Items from a data source
┄┄┄┄┄┄┄┄┄┄
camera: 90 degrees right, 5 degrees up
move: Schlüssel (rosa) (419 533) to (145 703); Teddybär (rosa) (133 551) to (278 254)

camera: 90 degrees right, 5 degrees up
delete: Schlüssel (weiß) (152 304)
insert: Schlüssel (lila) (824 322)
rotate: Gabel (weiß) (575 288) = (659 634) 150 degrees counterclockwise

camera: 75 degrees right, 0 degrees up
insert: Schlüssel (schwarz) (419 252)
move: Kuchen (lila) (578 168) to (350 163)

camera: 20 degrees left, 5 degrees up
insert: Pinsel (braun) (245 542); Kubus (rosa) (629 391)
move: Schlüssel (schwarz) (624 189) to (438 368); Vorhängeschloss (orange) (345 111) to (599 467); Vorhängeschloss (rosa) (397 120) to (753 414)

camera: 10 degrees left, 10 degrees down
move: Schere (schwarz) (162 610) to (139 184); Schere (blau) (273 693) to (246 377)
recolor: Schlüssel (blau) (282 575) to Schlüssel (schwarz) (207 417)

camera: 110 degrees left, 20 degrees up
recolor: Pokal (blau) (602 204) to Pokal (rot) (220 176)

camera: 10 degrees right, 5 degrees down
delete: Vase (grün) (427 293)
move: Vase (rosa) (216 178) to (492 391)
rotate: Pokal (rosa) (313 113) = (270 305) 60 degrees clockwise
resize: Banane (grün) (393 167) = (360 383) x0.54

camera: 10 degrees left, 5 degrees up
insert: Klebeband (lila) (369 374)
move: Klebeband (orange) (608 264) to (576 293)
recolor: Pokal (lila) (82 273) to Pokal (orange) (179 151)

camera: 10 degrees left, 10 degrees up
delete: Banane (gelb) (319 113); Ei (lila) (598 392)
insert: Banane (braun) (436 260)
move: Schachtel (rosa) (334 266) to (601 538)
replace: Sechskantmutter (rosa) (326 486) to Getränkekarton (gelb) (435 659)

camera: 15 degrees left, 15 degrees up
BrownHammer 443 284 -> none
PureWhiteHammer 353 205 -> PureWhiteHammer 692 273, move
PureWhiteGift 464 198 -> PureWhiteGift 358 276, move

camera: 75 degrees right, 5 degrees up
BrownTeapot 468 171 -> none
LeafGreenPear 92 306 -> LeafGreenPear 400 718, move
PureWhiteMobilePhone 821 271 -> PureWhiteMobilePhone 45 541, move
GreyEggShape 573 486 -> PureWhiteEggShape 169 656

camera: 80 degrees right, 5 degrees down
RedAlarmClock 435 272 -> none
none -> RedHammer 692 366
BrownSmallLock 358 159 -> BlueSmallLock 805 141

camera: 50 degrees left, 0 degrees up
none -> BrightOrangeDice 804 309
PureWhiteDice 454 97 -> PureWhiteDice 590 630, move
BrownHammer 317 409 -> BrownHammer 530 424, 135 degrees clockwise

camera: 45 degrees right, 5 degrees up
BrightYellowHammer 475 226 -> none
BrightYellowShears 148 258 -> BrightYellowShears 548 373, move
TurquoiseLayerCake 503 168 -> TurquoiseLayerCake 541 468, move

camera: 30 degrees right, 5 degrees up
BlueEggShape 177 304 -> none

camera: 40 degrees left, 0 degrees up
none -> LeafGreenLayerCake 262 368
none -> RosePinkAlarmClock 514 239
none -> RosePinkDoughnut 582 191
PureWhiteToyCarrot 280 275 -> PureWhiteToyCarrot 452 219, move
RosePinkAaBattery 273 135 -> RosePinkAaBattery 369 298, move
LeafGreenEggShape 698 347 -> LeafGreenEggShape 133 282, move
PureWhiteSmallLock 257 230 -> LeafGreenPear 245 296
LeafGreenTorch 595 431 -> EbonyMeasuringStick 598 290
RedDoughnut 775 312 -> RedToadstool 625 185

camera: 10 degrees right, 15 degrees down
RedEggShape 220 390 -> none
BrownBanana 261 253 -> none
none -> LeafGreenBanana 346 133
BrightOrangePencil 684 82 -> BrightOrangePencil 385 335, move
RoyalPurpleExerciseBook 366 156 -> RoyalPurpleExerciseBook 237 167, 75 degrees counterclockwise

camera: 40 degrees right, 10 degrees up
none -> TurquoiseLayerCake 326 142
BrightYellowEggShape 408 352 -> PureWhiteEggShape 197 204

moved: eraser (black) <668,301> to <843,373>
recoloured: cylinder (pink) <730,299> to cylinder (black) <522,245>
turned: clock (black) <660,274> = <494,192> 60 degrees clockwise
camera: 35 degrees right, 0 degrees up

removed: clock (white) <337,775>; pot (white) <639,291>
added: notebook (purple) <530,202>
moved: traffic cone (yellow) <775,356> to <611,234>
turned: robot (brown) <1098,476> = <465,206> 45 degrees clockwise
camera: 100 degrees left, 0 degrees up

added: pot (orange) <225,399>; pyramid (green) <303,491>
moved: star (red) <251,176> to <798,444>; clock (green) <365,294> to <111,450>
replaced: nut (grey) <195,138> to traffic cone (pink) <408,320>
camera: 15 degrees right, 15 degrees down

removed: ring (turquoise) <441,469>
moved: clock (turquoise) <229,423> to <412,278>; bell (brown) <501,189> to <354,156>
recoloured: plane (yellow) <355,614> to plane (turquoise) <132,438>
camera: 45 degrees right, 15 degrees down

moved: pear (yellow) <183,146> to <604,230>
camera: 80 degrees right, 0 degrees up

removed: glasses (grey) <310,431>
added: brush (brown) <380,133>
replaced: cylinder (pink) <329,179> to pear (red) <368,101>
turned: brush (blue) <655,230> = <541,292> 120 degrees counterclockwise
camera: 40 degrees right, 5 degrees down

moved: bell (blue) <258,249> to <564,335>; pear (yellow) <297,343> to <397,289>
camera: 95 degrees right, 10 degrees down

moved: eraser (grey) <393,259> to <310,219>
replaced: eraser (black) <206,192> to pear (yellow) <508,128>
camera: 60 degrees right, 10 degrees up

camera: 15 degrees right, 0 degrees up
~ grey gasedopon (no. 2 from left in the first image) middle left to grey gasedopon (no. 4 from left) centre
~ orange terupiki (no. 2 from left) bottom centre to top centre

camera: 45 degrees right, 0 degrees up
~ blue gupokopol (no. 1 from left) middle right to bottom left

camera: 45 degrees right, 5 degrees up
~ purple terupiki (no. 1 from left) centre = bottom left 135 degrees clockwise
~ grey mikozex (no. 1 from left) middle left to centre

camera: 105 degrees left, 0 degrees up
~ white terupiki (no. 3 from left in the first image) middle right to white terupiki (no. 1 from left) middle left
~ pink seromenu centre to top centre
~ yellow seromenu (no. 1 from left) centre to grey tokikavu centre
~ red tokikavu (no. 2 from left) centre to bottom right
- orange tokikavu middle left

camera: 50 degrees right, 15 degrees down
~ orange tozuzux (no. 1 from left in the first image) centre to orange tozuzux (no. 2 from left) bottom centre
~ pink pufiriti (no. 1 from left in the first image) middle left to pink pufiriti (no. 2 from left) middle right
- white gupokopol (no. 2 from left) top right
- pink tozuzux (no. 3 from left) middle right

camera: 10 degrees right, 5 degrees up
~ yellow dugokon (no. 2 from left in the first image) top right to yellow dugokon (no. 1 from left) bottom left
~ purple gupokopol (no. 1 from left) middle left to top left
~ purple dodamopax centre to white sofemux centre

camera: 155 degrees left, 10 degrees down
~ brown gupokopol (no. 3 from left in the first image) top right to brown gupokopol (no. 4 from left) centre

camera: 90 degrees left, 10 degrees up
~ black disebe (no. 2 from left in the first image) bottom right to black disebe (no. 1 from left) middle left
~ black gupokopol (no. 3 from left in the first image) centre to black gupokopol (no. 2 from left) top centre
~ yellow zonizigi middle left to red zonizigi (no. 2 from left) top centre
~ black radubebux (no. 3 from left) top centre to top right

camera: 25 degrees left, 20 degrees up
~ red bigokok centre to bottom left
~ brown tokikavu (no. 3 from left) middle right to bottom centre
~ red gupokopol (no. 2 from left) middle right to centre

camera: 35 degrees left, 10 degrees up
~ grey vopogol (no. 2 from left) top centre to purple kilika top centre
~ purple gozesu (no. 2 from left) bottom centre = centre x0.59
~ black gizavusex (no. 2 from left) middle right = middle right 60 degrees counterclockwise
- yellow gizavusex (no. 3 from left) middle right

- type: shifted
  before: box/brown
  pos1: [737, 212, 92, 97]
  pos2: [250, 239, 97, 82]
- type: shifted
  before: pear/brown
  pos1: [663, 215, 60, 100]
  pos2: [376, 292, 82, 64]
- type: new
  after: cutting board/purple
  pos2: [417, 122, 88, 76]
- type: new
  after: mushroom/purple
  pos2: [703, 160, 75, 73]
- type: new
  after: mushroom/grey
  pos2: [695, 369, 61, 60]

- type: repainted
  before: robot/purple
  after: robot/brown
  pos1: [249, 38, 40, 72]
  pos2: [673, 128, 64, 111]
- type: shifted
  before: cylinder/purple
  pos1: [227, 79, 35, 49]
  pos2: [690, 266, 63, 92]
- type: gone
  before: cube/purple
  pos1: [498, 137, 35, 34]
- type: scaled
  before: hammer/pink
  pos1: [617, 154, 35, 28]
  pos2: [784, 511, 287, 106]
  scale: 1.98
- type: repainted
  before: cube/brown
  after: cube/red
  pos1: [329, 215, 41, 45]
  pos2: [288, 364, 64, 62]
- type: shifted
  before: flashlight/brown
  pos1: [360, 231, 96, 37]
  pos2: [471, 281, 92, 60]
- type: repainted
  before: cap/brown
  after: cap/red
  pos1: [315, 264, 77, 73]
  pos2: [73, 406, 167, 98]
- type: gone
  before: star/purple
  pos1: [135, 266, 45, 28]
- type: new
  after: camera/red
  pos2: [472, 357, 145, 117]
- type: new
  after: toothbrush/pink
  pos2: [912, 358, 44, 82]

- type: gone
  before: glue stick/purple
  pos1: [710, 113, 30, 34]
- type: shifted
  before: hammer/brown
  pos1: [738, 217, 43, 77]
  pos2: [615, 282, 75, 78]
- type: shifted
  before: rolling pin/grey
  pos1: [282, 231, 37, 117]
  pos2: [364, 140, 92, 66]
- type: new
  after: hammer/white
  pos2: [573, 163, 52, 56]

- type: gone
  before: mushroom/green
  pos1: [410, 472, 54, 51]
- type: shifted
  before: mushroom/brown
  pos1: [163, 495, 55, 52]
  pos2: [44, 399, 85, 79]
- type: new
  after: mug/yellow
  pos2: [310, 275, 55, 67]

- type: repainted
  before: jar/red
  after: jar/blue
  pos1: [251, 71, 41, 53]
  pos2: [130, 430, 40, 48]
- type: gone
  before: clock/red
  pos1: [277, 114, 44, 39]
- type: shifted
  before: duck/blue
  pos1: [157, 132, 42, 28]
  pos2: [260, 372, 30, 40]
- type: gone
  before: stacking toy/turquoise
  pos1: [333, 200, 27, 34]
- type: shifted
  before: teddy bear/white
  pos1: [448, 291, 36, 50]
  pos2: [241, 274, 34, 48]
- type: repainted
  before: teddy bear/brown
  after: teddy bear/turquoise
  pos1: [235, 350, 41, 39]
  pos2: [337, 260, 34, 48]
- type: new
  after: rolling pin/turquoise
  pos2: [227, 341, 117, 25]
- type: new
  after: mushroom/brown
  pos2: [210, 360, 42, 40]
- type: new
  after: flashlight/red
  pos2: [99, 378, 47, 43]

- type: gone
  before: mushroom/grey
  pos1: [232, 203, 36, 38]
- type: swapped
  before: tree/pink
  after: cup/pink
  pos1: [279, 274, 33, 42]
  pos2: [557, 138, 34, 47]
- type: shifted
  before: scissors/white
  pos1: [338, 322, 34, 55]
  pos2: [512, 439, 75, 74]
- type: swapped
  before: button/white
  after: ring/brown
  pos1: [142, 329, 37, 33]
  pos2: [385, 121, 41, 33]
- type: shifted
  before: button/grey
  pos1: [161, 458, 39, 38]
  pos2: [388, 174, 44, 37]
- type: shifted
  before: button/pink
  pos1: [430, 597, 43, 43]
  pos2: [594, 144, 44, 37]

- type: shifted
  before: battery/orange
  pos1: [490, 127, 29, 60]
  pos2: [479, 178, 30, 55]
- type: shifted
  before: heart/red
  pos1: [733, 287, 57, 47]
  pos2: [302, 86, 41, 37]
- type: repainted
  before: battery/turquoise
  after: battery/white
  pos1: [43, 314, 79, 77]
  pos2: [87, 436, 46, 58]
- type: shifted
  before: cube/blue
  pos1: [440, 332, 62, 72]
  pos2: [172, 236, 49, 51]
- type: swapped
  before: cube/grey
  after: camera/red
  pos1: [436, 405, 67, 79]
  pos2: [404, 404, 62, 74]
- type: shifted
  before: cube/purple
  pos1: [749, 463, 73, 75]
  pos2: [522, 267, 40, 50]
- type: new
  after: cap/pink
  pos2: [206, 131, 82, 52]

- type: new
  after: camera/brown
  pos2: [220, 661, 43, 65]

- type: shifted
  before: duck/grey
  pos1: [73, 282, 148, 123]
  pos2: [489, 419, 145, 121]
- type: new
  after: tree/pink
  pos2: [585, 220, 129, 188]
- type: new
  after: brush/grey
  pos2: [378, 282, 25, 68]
┄┄┄┄┄┄┄┄┄┄
The lines above from the one containing "after: cutting board/purple" through the one containing "after: mushroom/grey" are to be set down exactly, and no others.

  after: cutting board/purple
  pos2: [417, 122, 88, 76]
- type: new
  after: mushroom/purple
  pos2: [703, 160, 75, 73]
- type: new
  after: mushroom/grey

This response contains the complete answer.